# [Description of the task]
The entries below should appear again in your reply, word for word.

# [Material shown]
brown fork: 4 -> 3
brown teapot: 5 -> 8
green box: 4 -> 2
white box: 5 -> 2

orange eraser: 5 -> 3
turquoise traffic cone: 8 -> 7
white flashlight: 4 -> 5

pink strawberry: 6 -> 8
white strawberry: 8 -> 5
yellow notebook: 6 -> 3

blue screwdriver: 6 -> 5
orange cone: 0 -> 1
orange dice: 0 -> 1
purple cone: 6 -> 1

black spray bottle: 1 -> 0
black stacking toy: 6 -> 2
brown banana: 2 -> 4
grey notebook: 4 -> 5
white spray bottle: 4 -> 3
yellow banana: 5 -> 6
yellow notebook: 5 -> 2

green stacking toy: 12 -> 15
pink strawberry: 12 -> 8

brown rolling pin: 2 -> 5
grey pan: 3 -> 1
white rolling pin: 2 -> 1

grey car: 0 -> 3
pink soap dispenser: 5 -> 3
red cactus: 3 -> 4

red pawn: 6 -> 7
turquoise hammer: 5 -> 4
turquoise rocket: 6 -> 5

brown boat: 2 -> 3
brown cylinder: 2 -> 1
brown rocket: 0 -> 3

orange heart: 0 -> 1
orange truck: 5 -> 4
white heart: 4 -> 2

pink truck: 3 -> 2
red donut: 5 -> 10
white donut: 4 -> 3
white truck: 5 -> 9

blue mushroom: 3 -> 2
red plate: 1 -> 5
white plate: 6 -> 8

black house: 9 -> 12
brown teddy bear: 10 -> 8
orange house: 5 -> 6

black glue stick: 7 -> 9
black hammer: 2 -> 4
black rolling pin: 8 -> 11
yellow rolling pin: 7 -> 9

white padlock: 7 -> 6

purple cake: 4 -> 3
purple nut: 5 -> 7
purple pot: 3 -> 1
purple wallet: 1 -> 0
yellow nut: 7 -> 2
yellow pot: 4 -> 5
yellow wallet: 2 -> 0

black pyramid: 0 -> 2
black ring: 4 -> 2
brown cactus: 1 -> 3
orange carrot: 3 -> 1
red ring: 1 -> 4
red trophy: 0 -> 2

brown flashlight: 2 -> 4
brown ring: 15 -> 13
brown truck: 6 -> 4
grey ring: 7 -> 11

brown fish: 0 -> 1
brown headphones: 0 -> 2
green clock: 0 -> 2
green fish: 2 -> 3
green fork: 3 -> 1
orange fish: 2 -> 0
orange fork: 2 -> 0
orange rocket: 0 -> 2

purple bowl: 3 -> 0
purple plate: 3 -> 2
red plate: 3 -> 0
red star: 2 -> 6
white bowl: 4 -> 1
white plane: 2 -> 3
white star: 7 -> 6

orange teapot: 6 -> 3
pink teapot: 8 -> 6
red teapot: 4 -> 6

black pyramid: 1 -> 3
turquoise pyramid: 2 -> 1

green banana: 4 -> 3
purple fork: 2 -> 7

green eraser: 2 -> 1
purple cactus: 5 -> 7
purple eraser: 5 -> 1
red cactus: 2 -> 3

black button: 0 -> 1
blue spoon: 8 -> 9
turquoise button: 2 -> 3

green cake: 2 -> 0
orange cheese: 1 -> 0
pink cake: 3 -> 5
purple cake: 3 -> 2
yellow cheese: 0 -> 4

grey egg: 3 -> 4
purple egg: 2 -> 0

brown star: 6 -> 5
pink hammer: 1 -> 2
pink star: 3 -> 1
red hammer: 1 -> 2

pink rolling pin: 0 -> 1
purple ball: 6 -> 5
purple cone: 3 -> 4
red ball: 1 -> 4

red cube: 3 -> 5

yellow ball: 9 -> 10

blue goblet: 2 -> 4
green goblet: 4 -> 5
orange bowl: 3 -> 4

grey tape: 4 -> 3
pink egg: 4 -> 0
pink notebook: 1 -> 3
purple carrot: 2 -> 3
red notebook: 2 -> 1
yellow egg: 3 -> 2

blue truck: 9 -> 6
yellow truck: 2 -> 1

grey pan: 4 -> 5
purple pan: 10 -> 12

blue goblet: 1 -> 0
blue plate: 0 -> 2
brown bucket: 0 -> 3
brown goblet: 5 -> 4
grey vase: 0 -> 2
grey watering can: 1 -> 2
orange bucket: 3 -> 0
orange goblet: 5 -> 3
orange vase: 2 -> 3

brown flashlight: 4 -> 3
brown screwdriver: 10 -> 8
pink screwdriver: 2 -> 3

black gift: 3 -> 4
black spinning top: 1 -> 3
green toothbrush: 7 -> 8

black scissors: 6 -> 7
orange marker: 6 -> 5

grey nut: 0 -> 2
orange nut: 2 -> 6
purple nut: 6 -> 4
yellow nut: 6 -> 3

# [Expected answer]
brown fork: 4 -> 3
brown teapot: 5 -> 8
green box: 4 -> 2
white box: 5 -> 2

orange eraser: 5 -> 3
turquoise traffic cone: 8 -> 7
white flashlight: 4 -> 5

pink strawberry: 6 -> 8
white strawberry: 8 -> 5
yellow notebook: 6 -> 3

blue screwdriver: 6 -> 5
orange cone: 0 -> 1
orange dice: 0 -> 1
purple cone: 6 -> 1

black spray bottle: 1 -> 0
black stacking toy: 6 -> 2
brown banana: 2 -> 4
grey notebook: 4 -> 5
white spray bottle: 4 -> 3
yellow banana: 5 -> 6
yellow notebook: 5 -> 2

green stacking toy: 12 -> 15
pink strawberry: 12 -> 8

brown rolling pin: 2 -> 5
grey pan: 3 -> 1
white rolling pin: 2 -> 1

grey car: 0 -> 3
pink soap dispenser: 5 -> 3
red cactus: 3 -> 4

red pawn: 6 -> 7
turquoise hammer: 5 -> 4
turquoise rocket: 6 -> 5

brown boat: 2 -> 3
brown cylinder: 2 -> 1
brown rocket: 0 -> 3

orange heart: 0 -> 1
orange truck: 5 -> 4
white heart: 4 -> 2

pink truck: 3 -> 2
red donut: 5 -> 10
white donut: 4 -> 3
white truck: 5 -> 9

blue mushroom: 3 -> 2
red plate: 1 -> 5
white plate: 6 -> 8

black house: 9 -> 12
brown teddy bear: 10 -> 8
orange house: 5 -> 6

black glue stick: 7 -> 9
black hammer: 2 -> 4
black rolling pin: 8 -> 11
yellow rolling pin: 7 -> 9

white padlock: 7 -> 6

purple cake: 4 -> 3
purple nut: 5 -> 7
purple pot: 3 -> 1
purple wallet: 1 -> 0
yellow nut: 7 -> 2
yellow pot: 4 -> 5
yellow wallet: 2 -> 0

black pyramid: 0 -> 2
black ring: 4 -> 2
brown cactus: 1 -> 3
orange carrot: 3 -> 1
red ring: 1 -> 4
red trophy: 0 -> 2

brown flashlight: 2 -> 4
brown ring: 15 -> 13
brown truck: 6 -> 4
grey ring: 7 -> 11

brown fish: 0 -> 1
brown headphones: 0 -> 2
green clock: 0 -> 2
green fish: 2 -> 3
green fork: 3 -> 1
orange fish: 2 -> 0
orange fork: 2 -> 0
orange rocket: 0 -> 2

purple bowl: 3 -> 0
purple plate: 3 -> 2
red plate: 3 -> 0
red star: 2 -> 6
white bowl: 4 -> 1
white plane: 2 -> 3
white star: 7 -> 6

orange teapot: 6 -> 3
pink teapot: 8 -> 6
red teapot: 4 -> 6

black pyramid: 1 -> 3
turquoise pyramid: 2 -> 1

green banana: 4 -> 3
purple fork: 2 -> 7

green eraser: 2 -> 1
purple cactus: 5 -> 7
purple eraser: 5 -> 1
red cactus: 2 -> 3

black button: 0 -> 1
blue spoon: 8 -> 9
turquoise button: 2 -> 3

green cake: 2 -> 0
orange cheese: 1 -> 0
pink cake: 3 -> 5
purple cake: 3 -> 2
yellow cheese: 0 -> 4

grey egg: 3 -> 4
purple egg: 2 -> 0

brown star: 6 -> 5
pink hammer: 1 -> 2
pink star: 3 -> 1
red hammer: 1 -> 2

pink rolling pin: 0 -> 1
purple ball: 6 -> 5
purple cone: 3 -> 4
red ball: 1 -> 4

red cube: 3 -> 5

yellow ball: 9 -> 10

blue goblet: 2 -> 4
green goblet: 4 -> 5
orange bowl: 3 -> 4

grey tape: 4 -> 3
pink egg: 4 -> 0
pink notebook: 1 -> 3
purple carrot: 2 -> 3
red notebook: 2 -> 1
yellow egg: 3 -> 2

blue truck: 9 -> 6
yellow truck: 2 -> 1

grey pan: 4 -> 5
purple pan: 10 -> 12

blue goblet: 1 -> 0
blue plate: 0 -> 2
brown bucket: 0 -> 3
brown goblet: 5 -> 4
grey vase: 0 -> 2
grey watering can: 1 -> 2
orange bucket: 3 -> 0
orange goblet: 5 -> 3
orange vase: 2 -> 3

brown flashlight: 4 -> 3
brown screwdriver: 10 -> 8
pink screwdriver: 2 -> 3

black gift: 3 -> 4
black spinning top: 1 -> 3
green toothbrush: 7 -> 8

black scissors: 6 -> 7
orange marker: 6 -> 5

grey nut: 0 -> 2
orange nut: 2 -> 6
purple nut: 6 -> 4
yellow nut: 6 -> 3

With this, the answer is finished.